- Opening Delimiter -
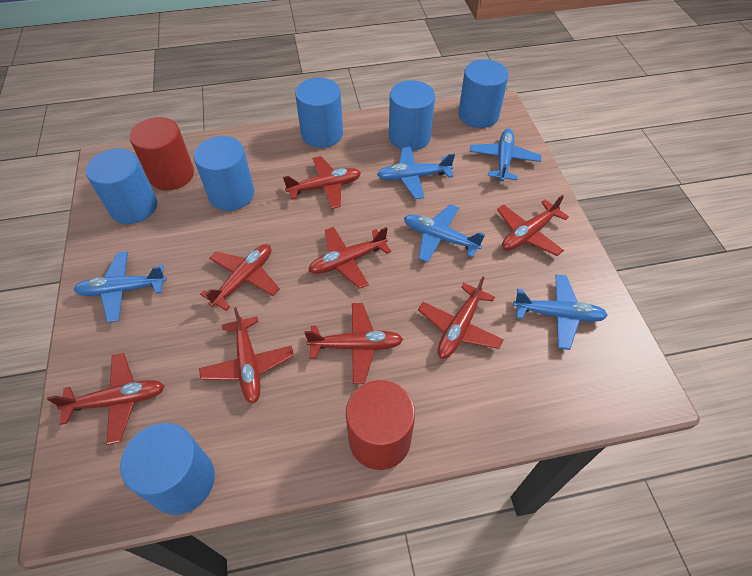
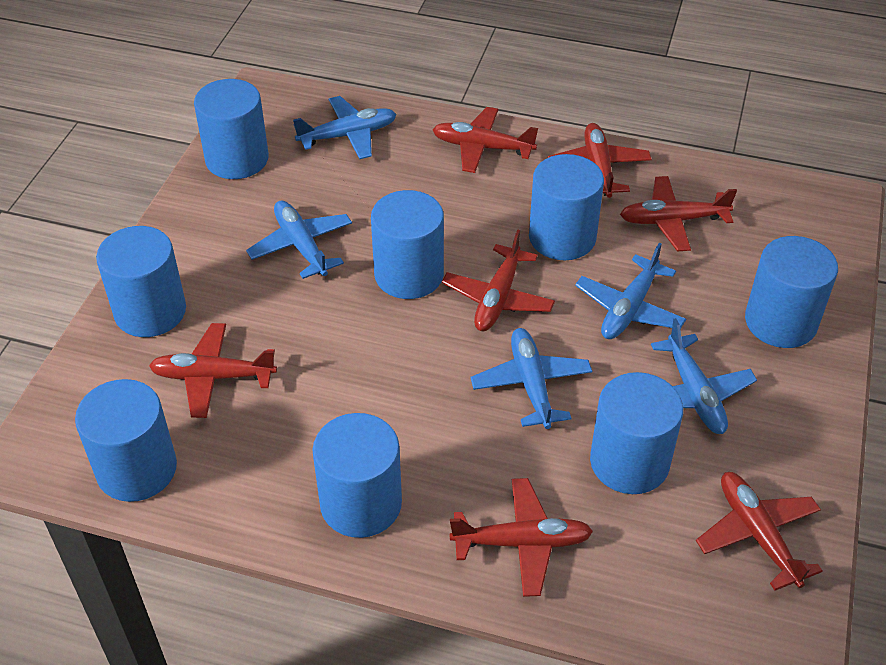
blue cylinder: 6 -> 8
red cylinder: 2 -> 0
red plane: 8 -> 7

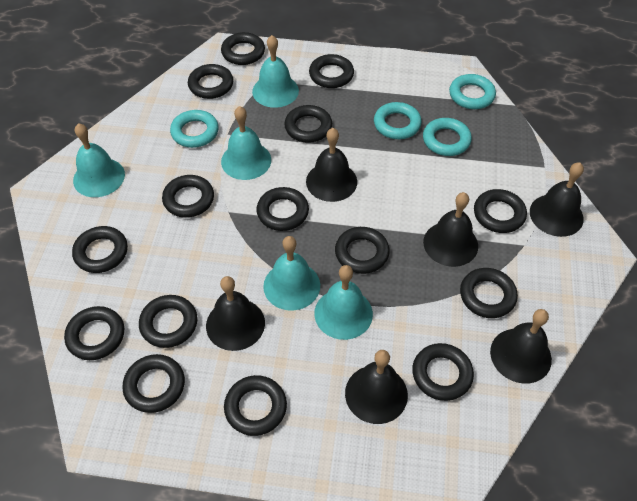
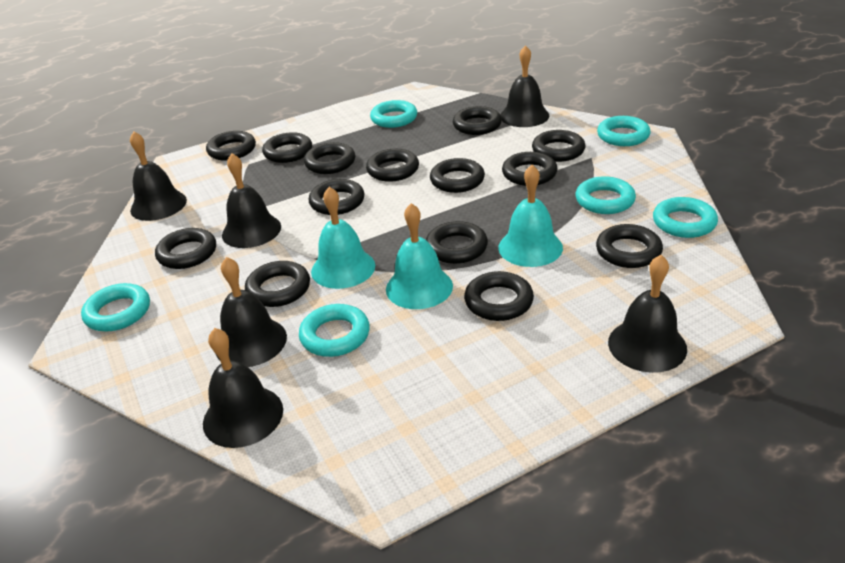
black ring: 15 -> 14
turquoise bell: 5 -> 3
turquoise ring: 4 -> 6

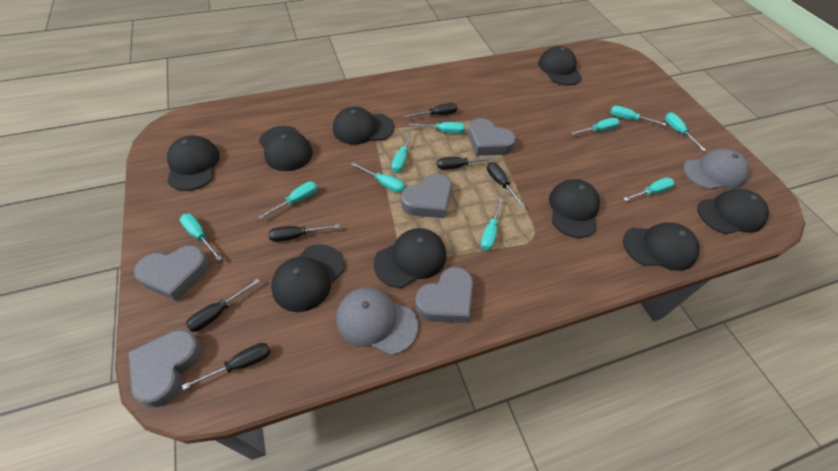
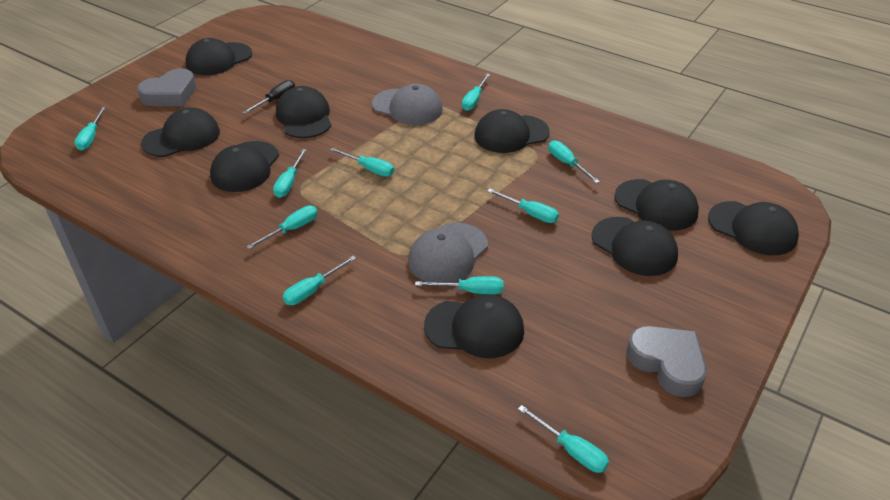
black screwdriver: 6 -> 1
grey heart: 5 -> 2

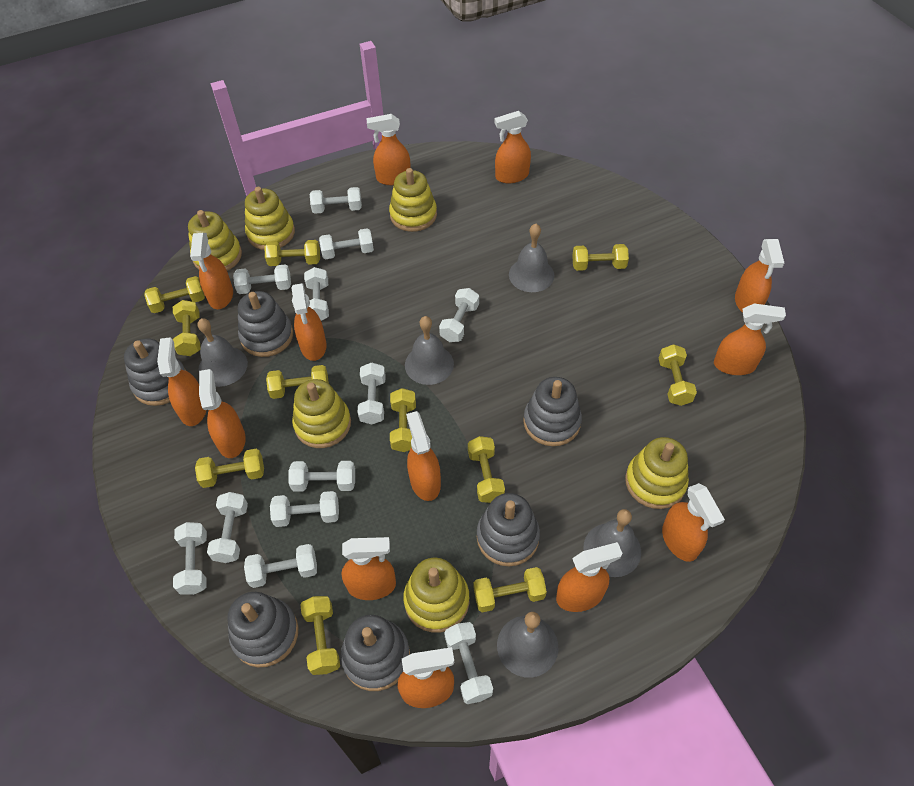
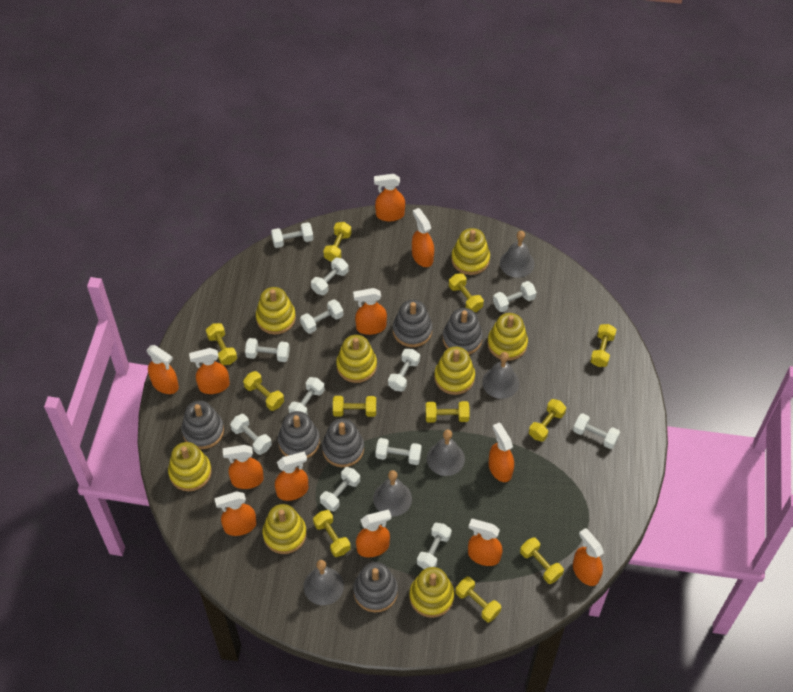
orange spray bottle: 13 -> 12
yellow stacking toy: 6 -> 8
- Closing Delimiter -
Retype the records in full, exactly as given, and omit the pictures.

blue cylinder: 6 -> 8
red cylinder: 2 -> 0
red plane: 8 -> 7

black ring: 15 -> 14
turquoise bell: 5 -> 3
turquoise ring: 4 -> 6

black screwdriver: 6 -> 1
grey heart: 5 -> 2

orange spray bottle: 13 -> 12
yellow stacking toy: 6 -> 8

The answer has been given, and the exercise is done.